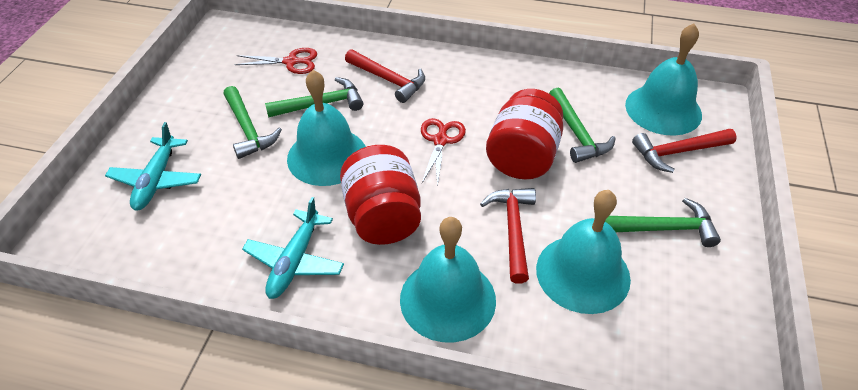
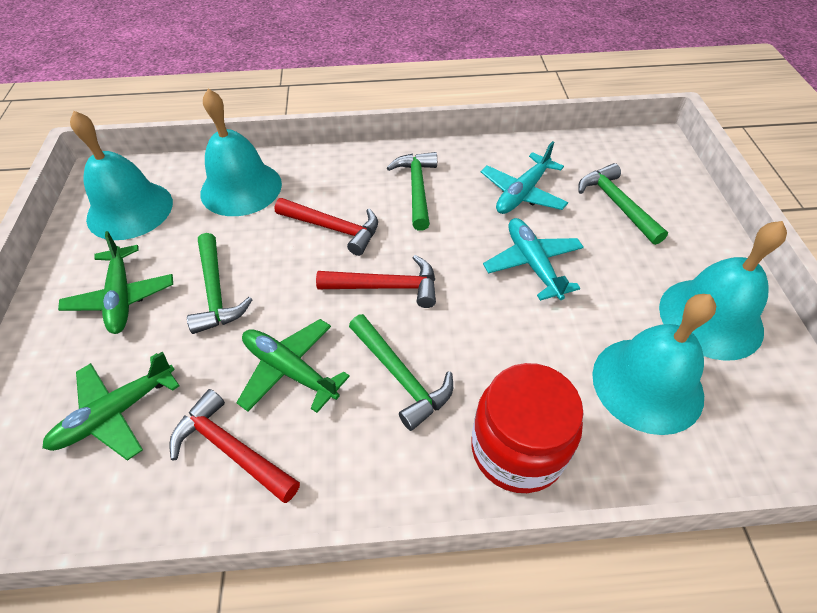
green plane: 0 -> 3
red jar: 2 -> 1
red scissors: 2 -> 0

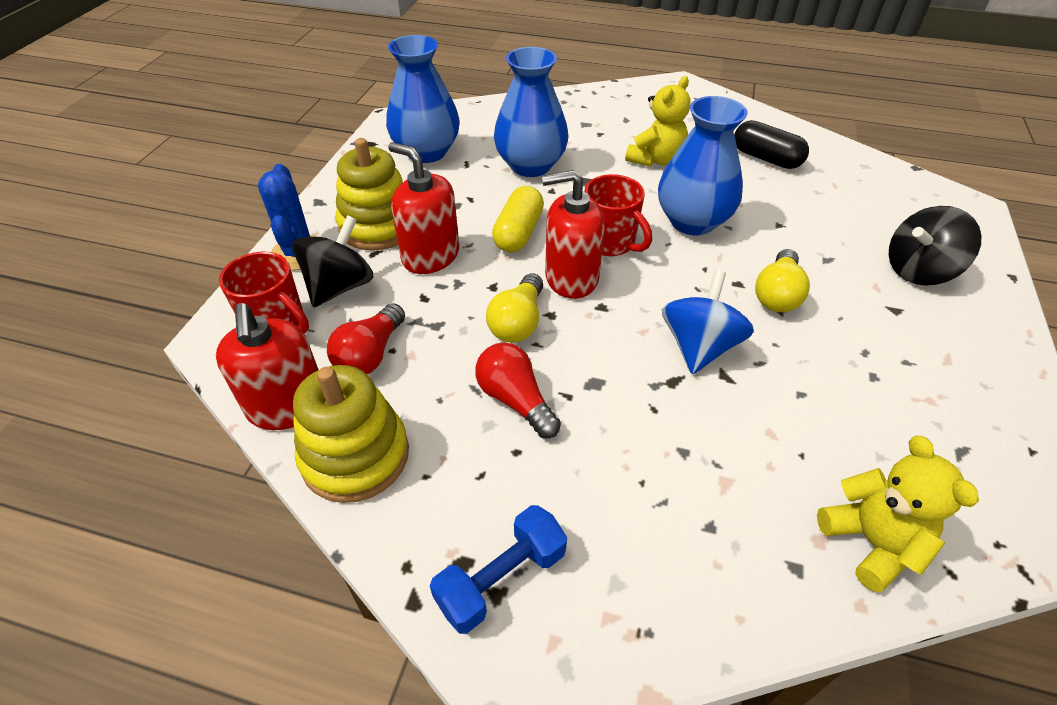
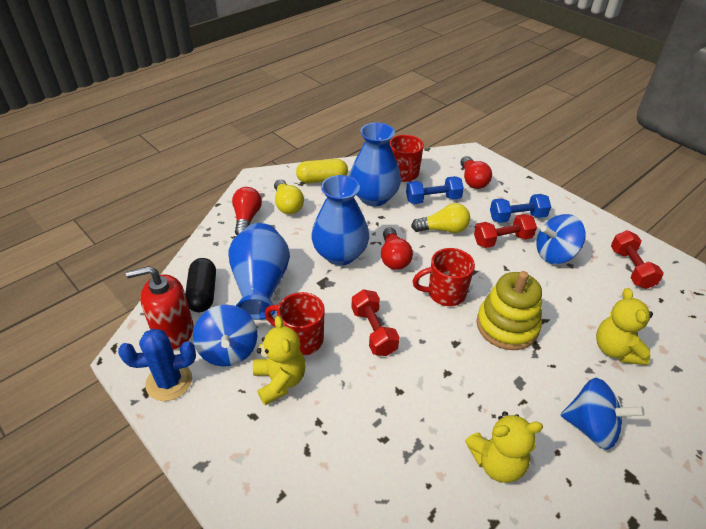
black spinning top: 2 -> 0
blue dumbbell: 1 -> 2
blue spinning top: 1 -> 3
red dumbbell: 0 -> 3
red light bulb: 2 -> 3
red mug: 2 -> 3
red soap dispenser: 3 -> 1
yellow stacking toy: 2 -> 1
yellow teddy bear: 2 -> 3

-----

The entries above are to be restated verbatim, with no pictures carried over.

green plane: 0 -> 3
red jar: 2 -> 1
red scissors: 2 -> 0

black spinning top: 2 -> 0
blue dumbbell: 1 -> 2
blue spinning top: 1 -> 3
red dumbbell: 0 -> 3
red light bulb: 2 -> 3
red mug: 2 -> 3
red soap dispenser: 3 -> 1
yellow stacking toy: 2 -> 1
yellow teddy bear: 2 -> 3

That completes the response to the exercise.